What is needed
Write out every line of the items below as a JSON list of strings, one string per line, leaving out blank lines.
>> start
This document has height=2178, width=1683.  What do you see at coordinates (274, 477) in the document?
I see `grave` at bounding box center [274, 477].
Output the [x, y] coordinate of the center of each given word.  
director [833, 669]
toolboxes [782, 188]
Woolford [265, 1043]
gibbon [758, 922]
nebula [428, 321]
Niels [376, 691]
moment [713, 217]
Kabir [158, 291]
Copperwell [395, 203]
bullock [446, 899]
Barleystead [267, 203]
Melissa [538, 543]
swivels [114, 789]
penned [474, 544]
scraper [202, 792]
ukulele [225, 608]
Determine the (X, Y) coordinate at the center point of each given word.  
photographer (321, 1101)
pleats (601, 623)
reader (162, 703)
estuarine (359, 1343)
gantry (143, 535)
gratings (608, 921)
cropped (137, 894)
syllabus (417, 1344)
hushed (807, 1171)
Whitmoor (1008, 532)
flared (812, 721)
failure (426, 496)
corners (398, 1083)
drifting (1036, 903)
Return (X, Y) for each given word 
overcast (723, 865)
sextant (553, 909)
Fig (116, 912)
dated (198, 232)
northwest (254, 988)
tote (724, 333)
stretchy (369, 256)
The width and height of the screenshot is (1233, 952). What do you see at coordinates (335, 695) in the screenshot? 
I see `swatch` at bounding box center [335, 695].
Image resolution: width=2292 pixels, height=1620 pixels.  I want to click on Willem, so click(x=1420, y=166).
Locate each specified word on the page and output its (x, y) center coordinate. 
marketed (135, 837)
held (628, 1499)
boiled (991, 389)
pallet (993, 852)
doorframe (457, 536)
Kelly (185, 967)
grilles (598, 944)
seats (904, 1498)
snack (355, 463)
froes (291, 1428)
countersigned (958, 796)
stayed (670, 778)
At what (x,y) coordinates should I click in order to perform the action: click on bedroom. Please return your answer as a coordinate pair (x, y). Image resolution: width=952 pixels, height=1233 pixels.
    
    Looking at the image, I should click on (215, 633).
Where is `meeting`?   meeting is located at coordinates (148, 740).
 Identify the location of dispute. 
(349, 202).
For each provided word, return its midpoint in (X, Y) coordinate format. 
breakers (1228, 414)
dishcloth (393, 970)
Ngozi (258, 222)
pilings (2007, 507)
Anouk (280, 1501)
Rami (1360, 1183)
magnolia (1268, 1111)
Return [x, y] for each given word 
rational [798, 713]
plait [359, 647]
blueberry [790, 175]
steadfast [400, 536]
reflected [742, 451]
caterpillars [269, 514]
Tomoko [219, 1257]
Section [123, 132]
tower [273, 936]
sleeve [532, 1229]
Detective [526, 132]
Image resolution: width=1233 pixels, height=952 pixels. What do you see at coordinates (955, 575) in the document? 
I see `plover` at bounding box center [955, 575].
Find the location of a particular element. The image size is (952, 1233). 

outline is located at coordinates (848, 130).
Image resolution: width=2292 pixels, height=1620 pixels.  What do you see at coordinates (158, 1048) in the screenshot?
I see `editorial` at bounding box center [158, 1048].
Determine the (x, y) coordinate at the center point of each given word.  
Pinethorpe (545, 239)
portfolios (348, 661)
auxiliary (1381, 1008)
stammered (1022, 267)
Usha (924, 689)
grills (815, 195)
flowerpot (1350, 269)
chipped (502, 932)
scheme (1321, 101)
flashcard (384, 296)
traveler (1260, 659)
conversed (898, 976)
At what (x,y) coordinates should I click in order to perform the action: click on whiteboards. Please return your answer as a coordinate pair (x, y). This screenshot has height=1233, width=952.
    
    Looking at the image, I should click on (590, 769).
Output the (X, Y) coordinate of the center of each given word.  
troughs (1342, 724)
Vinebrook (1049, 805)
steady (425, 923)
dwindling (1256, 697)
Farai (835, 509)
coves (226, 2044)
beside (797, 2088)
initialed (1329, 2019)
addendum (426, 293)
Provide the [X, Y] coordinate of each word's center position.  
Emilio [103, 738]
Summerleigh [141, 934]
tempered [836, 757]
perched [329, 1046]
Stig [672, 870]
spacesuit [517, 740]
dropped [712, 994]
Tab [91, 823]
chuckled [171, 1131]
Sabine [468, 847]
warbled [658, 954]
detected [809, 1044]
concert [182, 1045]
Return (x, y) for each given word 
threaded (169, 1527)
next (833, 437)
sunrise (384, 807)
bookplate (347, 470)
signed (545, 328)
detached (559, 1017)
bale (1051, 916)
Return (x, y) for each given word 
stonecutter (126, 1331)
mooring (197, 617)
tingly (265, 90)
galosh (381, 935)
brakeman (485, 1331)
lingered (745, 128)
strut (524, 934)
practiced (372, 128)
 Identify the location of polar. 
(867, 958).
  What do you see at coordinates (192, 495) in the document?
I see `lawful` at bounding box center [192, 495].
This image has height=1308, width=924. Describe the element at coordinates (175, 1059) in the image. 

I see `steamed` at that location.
>> end
Task solution
[
  "This document has height=2178, width=1683.  What do you see at coordinates (274, 477) in the document?",
  "I see `grave` at bounding box center [274, 477].",
  "Output the [x, y] coordinate of the center of each given word.  ",
  "director [833, 669]",
  "toolboxes [782, 188]",
  "Woolford [265, 1043]",
  "gibbon [758, 922]",
  "nebula [428, 321]",
  "Niels [376, 691]",
  "moment [713, 217]",
  "Kabir [158, 291]",
  "Copperwell [395, 203]",
  "bullock [446, 899]",
  "Barleystead [267, 203]",
  "Melissa [538, 543]",
  "swivels [114, 789]",
  "penned [474, 544]",
  "scraper [202, 792]",
  "ukulele [225, 608]",
  "Determine the (X, Y) coordinate at the center point of each given word.  ",
  "photographer (321, 1101)",
  "pleats (601, 623)",
  "reader (162, 703)",
  "estuarine (359, 1343)",
  "gantry (143, 535)",
  "gratings (608, 921)",
  "cropped (137, 894)",
  "syllabus (417, 1344)",
  "hushed (807, 1171)",
  "Whitmoor (1008, 532)",
  "flared (812, 721)",
  "failure (426, 496)",
  "corners (398, 1083)",
  "drifting (1036, 903)",
  "Return (X, Y) for each given word ",
  "overcast (723, 865)",
  "sextant (553, 909)",
  "Fig (116, 912)",
  "dated (198, 232)",
  "northwest (254, 988)",
  "tote (724, 333)",
  "stretchy (369, 256)",
  "The width and height of the screenshot is (1233, 952). What do you see at coordinates (335, 695) in the screenshot? ",
  "I see `swatch` at bounding box center [335, 695].",
  "Image resolution: width=2292 pixels, height=1620 pixels.  I want to click on Willem, so click(x=1420, y=166).",
  "Locate each specified word on the page and output its (x, y) center coordinate. ",
  "marketed (135, 837)",
  "held (628, 1499)",
  "boiled (991, 389)",
  "pallet (993, 852)",
  "doorframe (457, 536)",
  "Kelly (185, 967)",
  "grilles (598, 944)",
  "seats (904, 1498)",
  "snack (355, 463)",
  "froes (291, 1428)",
  "countersigned (958, 796)",
  "stayed (670, 778)",
  "At what (x,y) coordinates should I click in order to perform the action: click on bedroom. Please return your answer as a coordinate pair (x, y). Image resolution: width=952 pixels, height=1233 pixels.",
  "    Looking at the image, I should click on (215, 633).",
  "Where is `meeting`?   meeting is located at coordinates (148, 740).",
  " Identify the location of dispute. ",
  "(349, 202).",
  "For each provided word, return its midpoint in (X, Y) coordinate format. ",
  "breakers (1228, 414)",
  "dishcloth (393, 970)",
  "Ngozi (258, 222)",
  "pilings (2007, 507)",
  "Anouk (280, 1501)",
  "Rami (1360, 1183)",
  "magnolia (1268, 1111)",
  "Return [x, y] for each given word ",
  "rational [798, 713]",
  "plait [359, 647]",
  "blueberry [790, 175]",
  "steadfast [400, 536]",
  "reflected [742, 451]",
  "caterpillars [269, 514]",
  "Tomoko [219, 1257]",
  "Section [123, 132]",
  "tower [273, 936]",
  "sleeve [532, 1229]",
  "Detective [526, 132]",
  "Image resolution: width=1233 pixels, height=952 pixels. What do you see at coordinates (955, 575) in the document? ",
  "I see `plover` at bounding box center [955, 575].",
  "Find the location of a particular element. The image size is (952, 1233). ",
  "outline is located at coordinates (848, 130).",
  "Image resolution: width=2292 pixels, height=1620 pixels.  What do you see at coordinates (158, 1048) in the screenshot?",
  "I see `editorial` at bounding box center [158, 1048].",
  "Determine the (x, y) coordinate at the center point of each given word.  ",
  "Pinethorpe (545, 239)",
  "portfolios (348, 661)",
  "auxiliary (1381, 1008)",
  "stammered (1022, 267)",
  "Usha (924, 689)",
  "grills (815, 195)",
  "flowerpot (1350, 269)",
  "chipped (502, 932)",
  "scheme (1321, 101)",
  "flashcard (384, 296)",
  "traveler (1260, 659)",
  "conversed (898, 976)",
  "At what (x,y) coordinates should I click in order to perform the action: click on whiteboards. Please return your answer as a coordinate pair (x, y). This screenshot has height=1233, width=952.",
  "    Looking at the image, I should click on (590, 769).",
  "Output the (X, Y) coordinate of the center of each given word.  ",
  "troughs (1342, 724)",
  "Vinebrook (1049, 805)",
  "steady (425, 923)",
  "dwindling (1256, 697)",
  "Farai (835, 509)",
  "coves (226, 2044)",
  "beside (797, 2088)",
  "initialed (1329, 2019)",
  "addendum (426, 293)",
  "Provide the [X, Y] coordinate of each word's center position.  ",
  "Emilio [103, 738]",
  "Summerleigh [141, 934]",
  "tempered [836, 757]",
  "perched [329, 1046]",
  "Stig [672, 870]",
  "spacesuit [517, 740]",
  "dropped [712, 994]",
  "Tab [91, 823]",
  "chuckled [171, 1131]",
  "Sabine [468, 847]",
  "warbled [658, 954]",
  "detected [809, 1044]",
  "concert [182, 1045]",
  "Return (x, y) for each given word ",
  "threaded (169, 1527)",
  "next (833, 437)",
  "sunrise (384, 807)",
  "bookplate (347, 470)",
  "signed (545, 328)",
  "detached (559, 1017)",
  "bale (1051, 916)",
  "Return (x, y) for each given word ",
  "stonecutter (126, 1331)",
  "mooring (197, 617)",
  "tingly (265, 90)",
  "galosh (381, 935)",
  "brakeman (485, 1331)",
  "lingered (745, 128)",
  "strut (524, 934)",
  "practiced (372, 128)",
  " Identify the location of polar. ",
  "(867, 958).",
  "  What do you see at coordinates (192, 495) in the document?",
  "I see `lawful` at bounding box center [192, 495].",
  "This image has height=1308, width=924. Describe the element at coordinates (175, 1059) in the image. ",
  "I see `steamed` at that location."
]